# What the exercise asks
The answer must consist only of the lines from the line with "Q1: NMOS SI2302" to the line with "J3 pin 1: AGND -> N_21", both included, exactly as they stand below.

# Extracted information
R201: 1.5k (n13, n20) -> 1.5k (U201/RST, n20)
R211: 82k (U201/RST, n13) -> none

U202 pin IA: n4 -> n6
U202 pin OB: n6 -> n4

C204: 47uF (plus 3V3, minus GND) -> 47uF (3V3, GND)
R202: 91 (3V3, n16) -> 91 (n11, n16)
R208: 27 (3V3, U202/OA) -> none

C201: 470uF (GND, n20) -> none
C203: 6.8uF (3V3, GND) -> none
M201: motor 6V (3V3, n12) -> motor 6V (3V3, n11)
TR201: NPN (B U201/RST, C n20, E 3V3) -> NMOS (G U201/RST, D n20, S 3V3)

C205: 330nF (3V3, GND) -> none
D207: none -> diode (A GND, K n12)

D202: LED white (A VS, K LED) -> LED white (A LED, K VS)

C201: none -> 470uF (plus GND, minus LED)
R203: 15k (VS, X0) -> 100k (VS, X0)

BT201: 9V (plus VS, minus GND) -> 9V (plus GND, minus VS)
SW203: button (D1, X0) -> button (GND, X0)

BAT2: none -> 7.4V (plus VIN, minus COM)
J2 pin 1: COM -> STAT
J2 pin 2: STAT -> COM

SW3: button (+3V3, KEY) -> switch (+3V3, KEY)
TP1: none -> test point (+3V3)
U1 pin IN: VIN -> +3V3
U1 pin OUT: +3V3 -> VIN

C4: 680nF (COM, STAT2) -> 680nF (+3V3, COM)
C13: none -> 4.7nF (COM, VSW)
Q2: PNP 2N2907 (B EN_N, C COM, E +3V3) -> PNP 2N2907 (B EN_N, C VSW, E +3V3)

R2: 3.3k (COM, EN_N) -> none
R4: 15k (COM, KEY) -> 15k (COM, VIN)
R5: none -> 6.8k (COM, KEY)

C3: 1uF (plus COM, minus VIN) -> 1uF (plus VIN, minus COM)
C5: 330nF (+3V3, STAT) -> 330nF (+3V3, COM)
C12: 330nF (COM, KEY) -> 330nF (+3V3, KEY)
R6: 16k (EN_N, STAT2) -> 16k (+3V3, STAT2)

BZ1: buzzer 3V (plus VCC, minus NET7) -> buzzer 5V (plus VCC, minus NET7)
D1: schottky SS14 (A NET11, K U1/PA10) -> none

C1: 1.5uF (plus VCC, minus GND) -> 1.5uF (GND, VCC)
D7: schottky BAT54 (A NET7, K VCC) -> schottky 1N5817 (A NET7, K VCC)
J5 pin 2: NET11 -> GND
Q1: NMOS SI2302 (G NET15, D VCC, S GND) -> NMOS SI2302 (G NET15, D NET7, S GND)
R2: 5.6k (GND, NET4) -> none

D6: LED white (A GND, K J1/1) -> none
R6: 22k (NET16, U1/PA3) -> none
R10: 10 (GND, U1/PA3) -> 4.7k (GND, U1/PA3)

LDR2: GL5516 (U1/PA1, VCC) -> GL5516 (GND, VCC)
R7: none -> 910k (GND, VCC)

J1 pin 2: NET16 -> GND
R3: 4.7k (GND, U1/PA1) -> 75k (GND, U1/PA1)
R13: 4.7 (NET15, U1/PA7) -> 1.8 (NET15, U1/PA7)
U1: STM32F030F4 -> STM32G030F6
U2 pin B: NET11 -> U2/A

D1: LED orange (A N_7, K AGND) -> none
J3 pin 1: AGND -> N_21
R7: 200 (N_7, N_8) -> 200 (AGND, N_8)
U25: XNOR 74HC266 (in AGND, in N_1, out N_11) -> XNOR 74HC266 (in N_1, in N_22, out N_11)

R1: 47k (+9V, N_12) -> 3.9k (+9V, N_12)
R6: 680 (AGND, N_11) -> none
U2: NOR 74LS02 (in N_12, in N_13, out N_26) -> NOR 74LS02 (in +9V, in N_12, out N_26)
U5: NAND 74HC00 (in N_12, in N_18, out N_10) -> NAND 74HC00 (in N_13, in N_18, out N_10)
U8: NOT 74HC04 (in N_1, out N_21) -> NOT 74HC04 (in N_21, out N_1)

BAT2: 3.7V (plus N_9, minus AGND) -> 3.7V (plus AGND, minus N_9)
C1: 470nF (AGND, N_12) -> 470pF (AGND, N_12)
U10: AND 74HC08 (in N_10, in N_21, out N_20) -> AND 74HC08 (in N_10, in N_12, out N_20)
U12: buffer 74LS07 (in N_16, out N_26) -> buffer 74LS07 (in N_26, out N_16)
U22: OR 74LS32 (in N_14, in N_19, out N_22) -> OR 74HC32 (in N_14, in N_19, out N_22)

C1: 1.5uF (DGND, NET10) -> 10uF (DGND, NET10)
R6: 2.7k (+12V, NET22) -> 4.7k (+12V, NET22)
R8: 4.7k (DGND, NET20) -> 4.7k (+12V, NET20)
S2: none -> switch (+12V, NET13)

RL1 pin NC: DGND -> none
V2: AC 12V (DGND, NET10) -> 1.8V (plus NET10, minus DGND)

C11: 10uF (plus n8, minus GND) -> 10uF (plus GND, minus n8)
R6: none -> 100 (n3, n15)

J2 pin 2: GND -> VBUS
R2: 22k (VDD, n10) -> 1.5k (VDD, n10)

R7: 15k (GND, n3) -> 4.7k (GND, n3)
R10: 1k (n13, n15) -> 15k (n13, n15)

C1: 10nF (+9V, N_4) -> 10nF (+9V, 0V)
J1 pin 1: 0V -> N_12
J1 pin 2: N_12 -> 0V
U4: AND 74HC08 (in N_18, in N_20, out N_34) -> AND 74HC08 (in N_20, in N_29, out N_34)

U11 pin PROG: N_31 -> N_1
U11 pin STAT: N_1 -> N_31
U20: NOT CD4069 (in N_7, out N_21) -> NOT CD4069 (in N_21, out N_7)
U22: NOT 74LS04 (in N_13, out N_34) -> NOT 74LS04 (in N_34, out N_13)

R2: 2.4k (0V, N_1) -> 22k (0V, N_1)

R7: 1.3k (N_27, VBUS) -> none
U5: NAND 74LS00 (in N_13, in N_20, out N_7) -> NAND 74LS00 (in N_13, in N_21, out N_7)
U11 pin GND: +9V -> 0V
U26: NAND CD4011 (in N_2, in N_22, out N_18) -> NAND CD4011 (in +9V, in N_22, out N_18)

# Result of the exercise
Q1: NMOS SI2302 (G NET15, D VCC, S GND) -> NMOS SI2302 (G NET15, D NET7, S GND)
R2: 5.6k (GND, NET4) -> none

D6: LED white (A GND, K J1/1) -> none
R6: 22k (NET16, U1/PA3) -> none
R10: 10 (GND, U1/PA3) -> 4.7k (GND, U1/PA3)

LDR2: GL5516 (U1/PA1, VCC) -> GL5516 (GND, VCC)
R7: none -> 910k (GND, VCC)

J1 pin 2: NET16 -> GND
R3: 4.7k (GND, U1/PA1) -> 75k (GND, U1/PA1)
R13: 4.7 (NET15, U1/PA7) -> 1.8 (NET15, U1/PA7)
U1: STM32F030F4 -> STM32G030F6
U2 pin B: NET11 -> U2/A

D1: LED orange (A N_7, K AGND) -> none
J3 pin 1: AGND -> N_21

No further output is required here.